BEGIN Given records
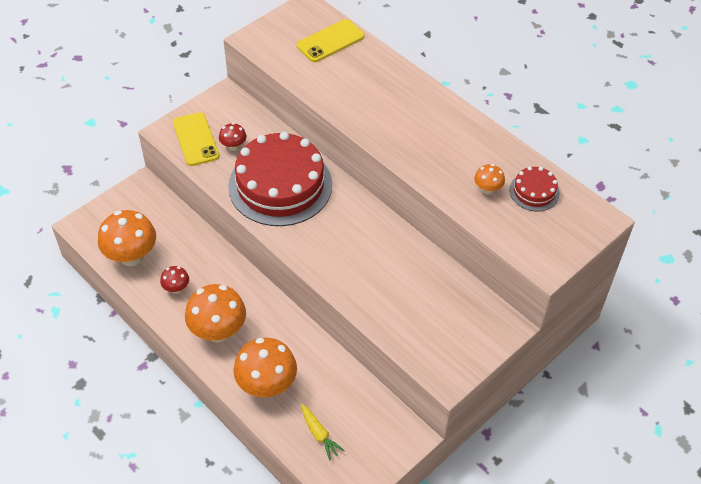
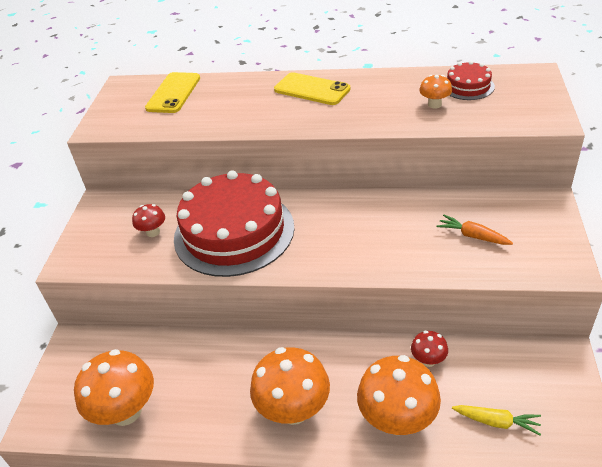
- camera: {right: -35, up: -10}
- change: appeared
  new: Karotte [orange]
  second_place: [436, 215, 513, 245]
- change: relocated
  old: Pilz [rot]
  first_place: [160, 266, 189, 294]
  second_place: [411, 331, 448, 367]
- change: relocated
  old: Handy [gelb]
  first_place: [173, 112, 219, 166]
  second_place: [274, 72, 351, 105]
END Given records
Work to be completed ▸ Output every entry above exactly, minus the pictures.

Output for this exercise ▸
- camera: {right: -35, up: -10}
- change: appeared
  new: Karotte [orange]
  second_place: [436, 215, 513, 245]
- change: relocated
  old: Pilz [rot]
  first_place: [160, 266, 189, 294]
  second_place: [411, 331, 448, 367]
- change: relocated
  old: Handy [gelb]
  first_place: [173, 112, 219, 166]
  second_place: [274, 72, 351, 105]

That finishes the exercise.